━━━━━ Material supplied

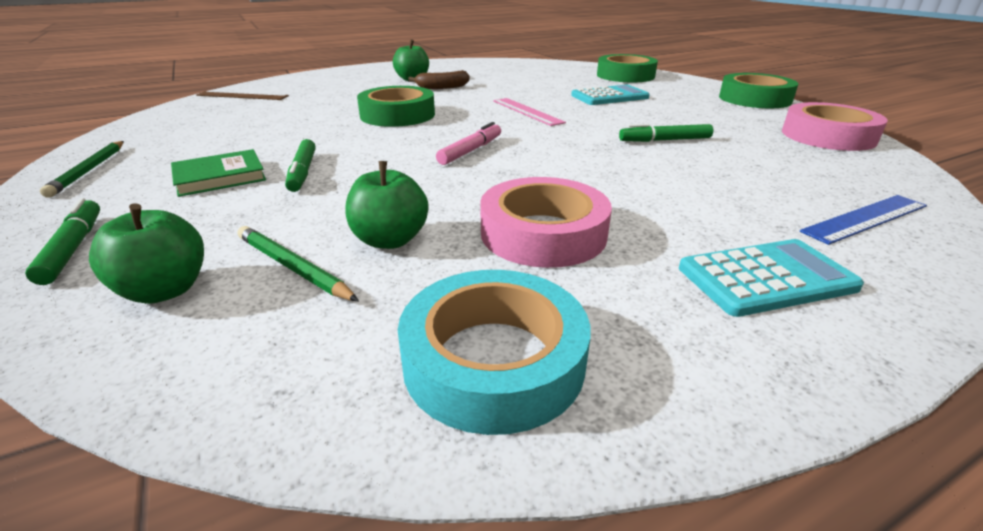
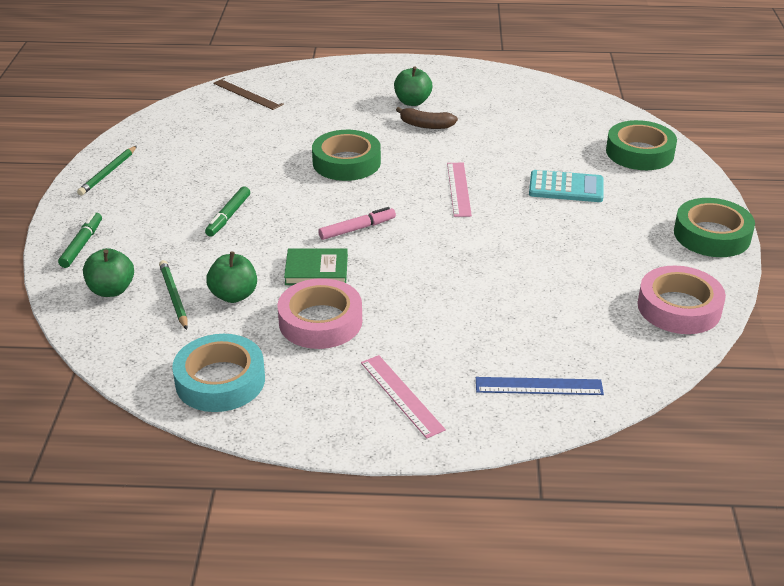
camera: 30 degrees right, 5 degrees up
green book [171,149,266,197] -> green book moved to [284,248,348,285]
green marker [619,124,714,142] -> none
turquoise calculator [679,239,864,317] -> pink ruler [361,355,446,439]

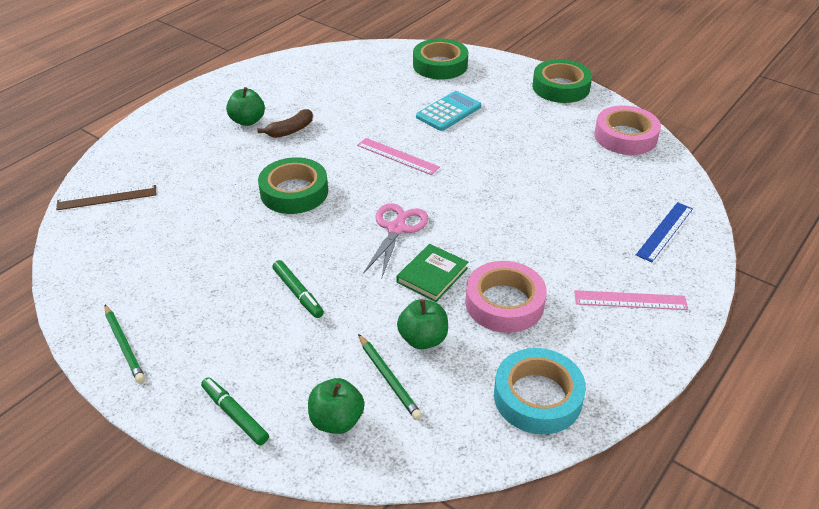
camera: 55 degrees left, 5 degrees up
green pencil [159,260,188,330] -> green pencil turned 135 degrees counterclockwise [358,334,423,420]
pink marker [318,207,396,240] -> pink scissors [363,203,428,277]

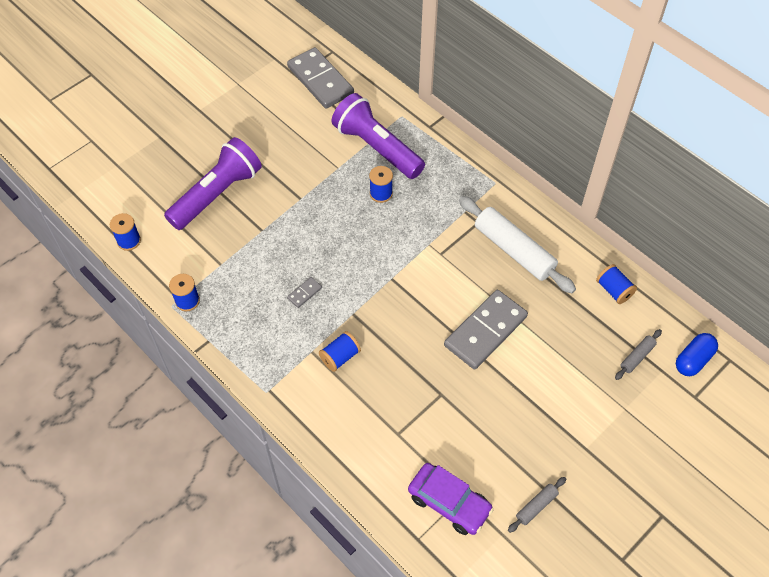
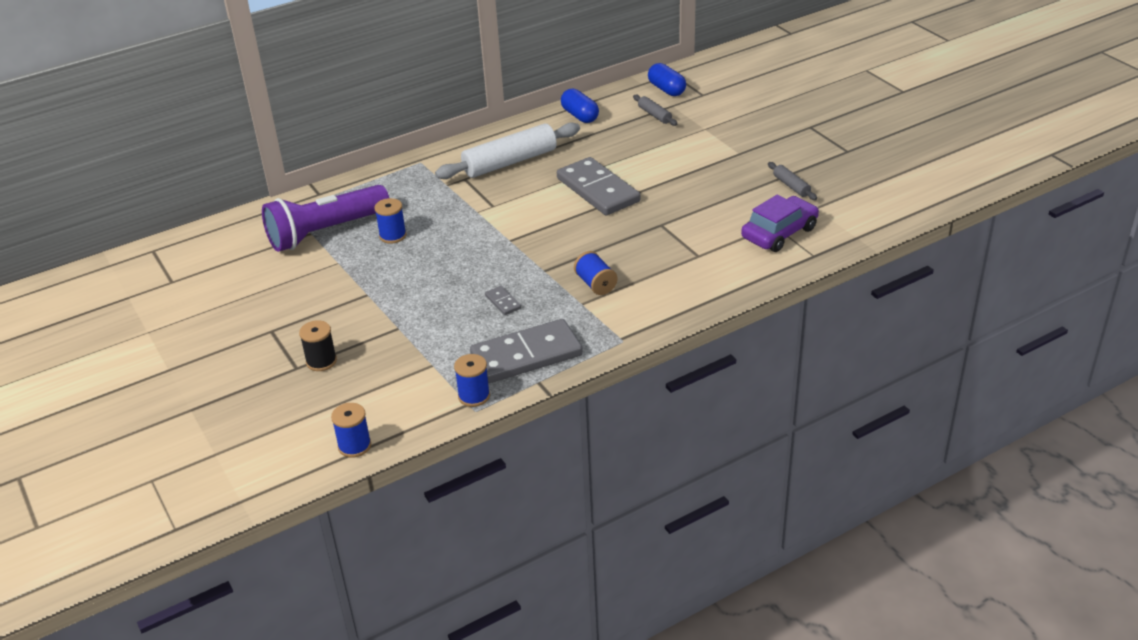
camera: 75 degrees left, 20 degrees down
purple flashlight [164,137,262,230] -> black spool [299,320,337,371]
grey domino [287,47,354,109] -> grey domino moved to [470,319,583,383]
blue spool [596,264,637,304] -> blue capsule [561,89,599,123]

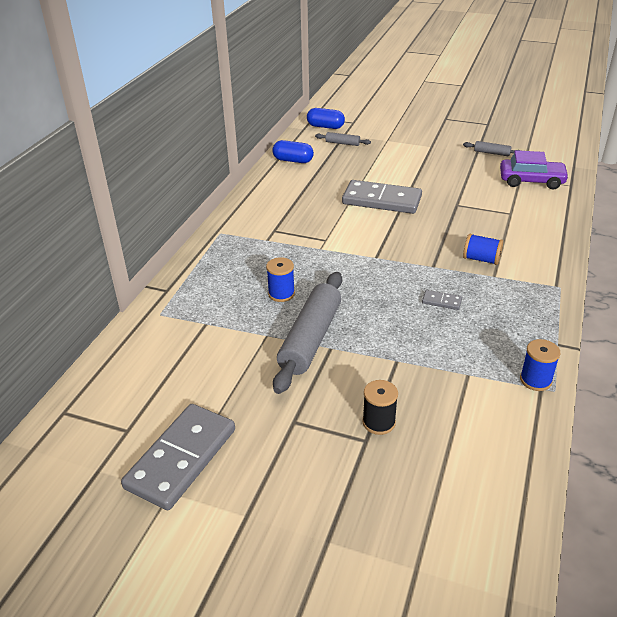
camera: 40 degrees left, 0 degrees up
purple flashlight [262,185,389,252] -> none
blue spool [331,403,371,458] -> none
white rolling pin [435,122,580,179] -> none
grey domino [470,319,583,383] -> grey domino moved to [121,404,235,510]
purple car [741,195,819,252] -> purple car turned 90 degrees clockwise [500,150,569,189]
none -> grey rolling pin [273,272,342,394]

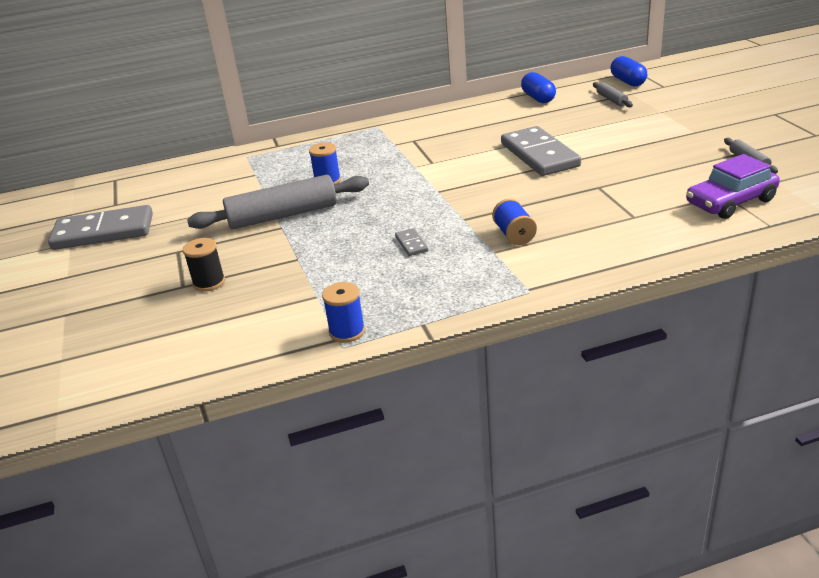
camera: 55 degrees right, 5 degrees down
purple car [500,150,569,189] -> purple car turned 90 degrees clockwise [686,154,780,219]

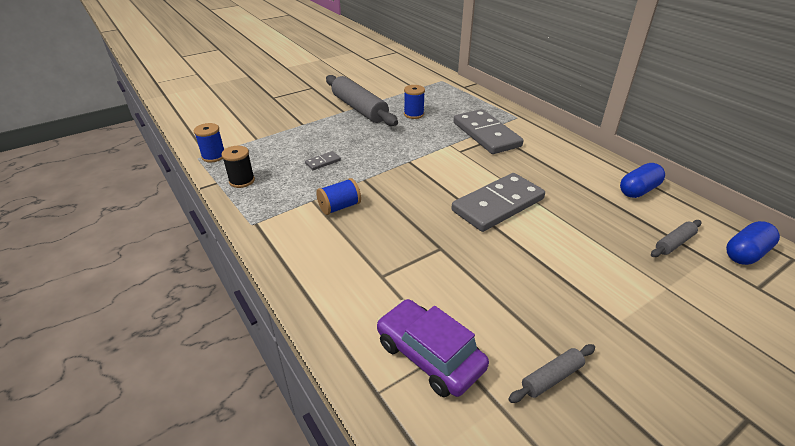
camera: 70 degrees right, 5 degrees up
grey domino [48,205,153,250] -> grey domino moved to [454,109,523,154]
black spool [183,238,225,292] -> black spool moved to [222,146,255,188]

━━━━━━━━━━

* Activity *
If a line of the records includes the string "marker", copy it out.

* Reply to the exercise *
green marker [619,124,714,142] -> none
pink marker [318,207,396,240] -> pink scissors [363,203,428,277]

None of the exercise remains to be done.